- Records provided
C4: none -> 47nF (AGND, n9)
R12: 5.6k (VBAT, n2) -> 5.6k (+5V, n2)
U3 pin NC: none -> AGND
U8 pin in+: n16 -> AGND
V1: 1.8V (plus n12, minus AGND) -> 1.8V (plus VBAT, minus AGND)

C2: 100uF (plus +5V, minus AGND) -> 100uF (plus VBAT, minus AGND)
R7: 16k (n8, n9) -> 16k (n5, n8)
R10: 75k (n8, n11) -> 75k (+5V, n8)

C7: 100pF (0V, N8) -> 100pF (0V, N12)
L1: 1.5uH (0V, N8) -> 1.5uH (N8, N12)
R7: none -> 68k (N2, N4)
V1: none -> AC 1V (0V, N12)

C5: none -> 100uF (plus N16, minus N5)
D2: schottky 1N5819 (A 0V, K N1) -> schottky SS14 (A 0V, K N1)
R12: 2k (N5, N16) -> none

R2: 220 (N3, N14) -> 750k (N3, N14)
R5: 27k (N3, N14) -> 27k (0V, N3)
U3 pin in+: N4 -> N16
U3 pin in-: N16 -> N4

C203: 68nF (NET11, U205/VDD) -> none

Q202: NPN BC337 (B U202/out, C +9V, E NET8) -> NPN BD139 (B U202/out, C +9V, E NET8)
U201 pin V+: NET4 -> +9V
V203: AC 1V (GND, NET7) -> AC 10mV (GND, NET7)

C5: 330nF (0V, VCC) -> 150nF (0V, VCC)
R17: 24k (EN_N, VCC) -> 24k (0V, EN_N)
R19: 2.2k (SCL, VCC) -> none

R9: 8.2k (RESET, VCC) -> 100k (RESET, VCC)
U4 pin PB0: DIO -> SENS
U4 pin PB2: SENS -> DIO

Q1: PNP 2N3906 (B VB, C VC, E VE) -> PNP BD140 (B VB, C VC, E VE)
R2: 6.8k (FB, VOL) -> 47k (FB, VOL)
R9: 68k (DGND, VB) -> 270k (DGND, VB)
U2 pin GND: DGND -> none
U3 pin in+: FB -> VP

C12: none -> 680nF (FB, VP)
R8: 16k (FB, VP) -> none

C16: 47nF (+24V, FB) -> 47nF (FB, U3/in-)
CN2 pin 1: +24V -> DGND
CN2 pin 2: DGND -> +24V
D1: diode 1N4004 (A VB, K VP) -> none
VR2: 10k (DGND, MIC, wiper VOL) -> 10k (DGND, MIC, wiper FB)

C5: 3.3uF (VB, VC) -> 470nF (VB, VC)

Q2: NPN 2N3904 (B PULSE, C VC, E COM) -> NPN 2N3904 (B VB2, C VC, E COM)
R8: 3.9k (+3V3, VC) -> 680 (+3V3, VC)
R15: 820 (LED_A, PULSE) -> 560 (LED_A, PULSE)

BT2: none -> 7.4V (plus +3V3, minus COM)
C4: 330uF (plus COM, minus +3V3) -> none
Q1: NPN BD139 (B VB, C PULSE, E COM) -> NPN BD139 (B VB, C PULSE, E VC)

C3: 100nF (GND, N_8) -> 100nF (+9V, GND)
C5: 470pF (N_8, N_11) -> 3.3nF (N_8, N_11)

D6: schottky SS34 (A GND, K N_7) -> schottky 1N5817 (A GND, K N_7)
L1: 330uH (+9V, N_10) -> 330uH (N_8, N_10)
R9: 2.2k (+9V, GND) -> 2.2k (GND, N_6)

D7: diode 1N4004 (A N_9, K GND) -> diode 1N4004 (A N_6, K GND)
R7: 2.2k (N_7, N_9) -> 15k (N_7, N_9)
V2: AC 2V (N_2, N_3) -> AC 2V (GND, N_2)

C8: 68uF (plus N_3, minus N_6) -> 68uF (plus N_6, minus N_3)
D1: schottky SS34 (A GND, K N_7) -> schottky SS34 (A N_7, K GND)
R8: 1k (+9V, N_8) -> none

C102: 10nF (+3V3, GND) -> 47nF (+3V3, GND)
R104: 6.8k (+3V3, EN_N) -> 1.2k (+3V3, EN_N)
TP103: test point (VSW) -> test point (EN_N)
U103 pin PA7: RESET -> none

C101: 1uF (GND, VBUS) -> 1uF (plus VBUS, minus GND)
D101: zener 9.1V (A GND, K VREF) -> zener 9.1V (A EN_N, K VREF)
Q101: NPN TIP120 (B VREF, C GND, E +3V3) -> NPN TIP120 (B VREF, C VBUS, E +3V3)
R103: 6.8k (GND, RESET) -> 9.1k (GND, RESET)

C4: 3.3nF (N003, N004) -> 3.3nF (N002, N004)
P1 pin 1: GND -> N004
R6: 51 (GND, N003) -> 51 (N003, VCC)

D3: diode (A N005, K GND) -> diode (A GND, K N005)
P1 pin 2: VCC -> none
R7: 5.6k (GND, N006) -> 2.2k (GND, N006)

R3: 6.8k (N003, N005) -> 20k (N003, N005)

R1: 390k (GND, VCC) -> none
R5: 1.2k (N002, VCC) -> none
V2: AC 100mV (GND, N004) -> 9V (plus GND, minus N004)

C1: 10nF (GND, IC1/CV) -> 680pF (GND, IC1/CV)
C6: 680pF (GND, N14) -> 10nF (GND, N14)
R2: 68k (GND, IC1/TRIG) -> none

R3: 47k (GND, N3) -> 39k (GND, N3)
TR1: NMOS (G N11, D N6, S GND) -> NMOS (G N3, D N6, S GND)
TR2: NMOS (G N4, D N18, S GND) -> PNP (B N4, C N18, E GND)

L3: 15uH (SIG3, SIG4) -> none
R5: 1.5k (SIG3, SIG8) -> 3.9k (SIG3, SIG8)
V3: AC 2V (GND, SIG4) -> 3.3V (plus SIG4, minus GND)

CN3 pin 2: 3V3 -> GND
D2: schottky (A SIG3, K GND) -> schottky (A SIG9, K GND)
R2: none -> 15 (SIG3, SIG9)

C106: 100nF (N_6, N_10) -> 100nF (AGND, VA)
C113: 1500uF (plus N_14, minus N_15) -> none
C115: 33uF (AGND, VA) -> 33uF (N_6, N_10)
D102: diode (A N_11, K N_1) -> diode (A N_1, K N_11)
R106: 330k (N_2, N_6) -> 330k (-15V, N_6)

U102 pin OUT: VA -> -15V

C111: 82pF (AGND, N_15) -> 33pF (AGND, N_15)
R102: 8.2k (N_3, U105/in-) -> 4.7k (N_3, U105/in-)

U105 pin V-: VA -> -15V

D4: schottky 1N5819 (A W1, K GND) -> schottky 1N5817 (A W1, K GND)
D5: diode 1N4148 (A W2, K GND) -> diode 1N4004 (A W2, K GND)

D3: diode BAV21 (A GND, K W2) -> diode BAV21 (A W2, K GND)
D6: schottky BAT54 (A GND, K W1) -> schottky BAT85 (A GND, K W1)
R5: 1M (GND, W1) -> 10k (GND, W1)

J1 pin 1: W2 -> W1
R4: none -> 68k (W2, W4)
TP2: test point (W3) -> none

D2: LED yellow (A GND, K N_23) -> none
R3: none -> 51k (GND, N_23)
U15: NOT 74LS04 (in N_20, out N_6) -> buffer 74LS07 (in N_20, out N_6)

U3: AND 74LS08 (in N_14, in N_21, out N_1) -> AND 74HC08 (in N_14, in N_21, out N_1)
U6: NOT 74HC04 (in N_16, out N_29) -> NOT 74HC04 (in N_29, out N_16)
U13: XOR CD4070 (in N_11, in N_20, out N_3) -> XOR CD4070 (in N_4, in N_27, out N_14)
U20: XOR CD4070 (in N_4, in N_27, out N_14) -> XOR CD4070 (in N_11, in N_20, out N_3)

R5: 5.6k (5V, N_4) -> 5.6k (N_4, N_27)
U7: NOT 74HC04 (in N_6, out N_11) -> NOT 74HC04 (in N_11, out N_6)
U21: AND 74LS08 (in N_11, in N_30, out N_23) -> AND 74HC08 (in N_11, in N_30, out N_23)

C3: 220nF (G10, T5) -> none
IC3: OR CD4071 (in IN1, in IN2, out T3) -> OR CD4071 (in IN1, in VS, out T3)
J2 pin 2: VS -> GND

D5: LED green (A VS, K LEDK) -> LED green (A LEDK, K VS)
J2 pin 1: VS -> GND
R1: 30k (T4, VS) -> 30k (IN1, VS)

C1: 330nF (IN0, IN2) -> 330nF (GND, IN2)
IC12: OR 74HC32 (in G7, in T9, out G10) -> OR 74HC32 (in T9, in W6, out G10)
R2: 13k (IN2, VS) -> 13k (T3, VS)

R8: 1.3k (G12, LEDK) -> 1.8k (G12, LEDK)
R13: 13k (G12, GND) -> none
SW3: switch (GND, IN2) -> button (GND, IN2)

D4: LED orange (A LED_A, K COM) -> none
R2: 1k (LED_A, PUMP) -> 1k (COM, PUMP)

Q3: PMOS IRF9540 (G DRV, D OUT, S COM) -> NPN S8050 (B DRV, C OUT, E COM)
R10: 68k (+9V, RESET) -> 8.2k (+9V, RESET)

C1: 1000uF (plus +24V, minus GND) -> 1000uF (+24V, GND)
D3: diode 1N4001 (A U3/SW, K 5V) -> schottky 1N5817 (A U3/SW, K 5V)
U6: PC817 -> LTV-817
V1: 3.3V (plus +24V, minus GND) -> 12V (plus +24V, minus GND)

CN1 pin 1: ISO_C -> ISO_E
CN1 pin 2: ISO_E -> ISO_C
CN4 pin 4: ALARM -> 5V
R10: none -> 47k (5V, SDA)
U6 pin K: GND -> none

- Task to complete
Across the whole listing above, find every line with the string "PULSE" and copy it.

- Answer for this exercise
Q2: NPN 2N3904 (B PULSE, C VC, E COM) -> NPN 2N3904 (B VB2, C VC, E COM)
R15: 820 (LED_A, PULSE) -> 560 (LED_A, PULSE)
Q1: NPN BD139 (B VB, C PULSE, E COM) -> NPN BD139 (B VB, C PULSE, E VC)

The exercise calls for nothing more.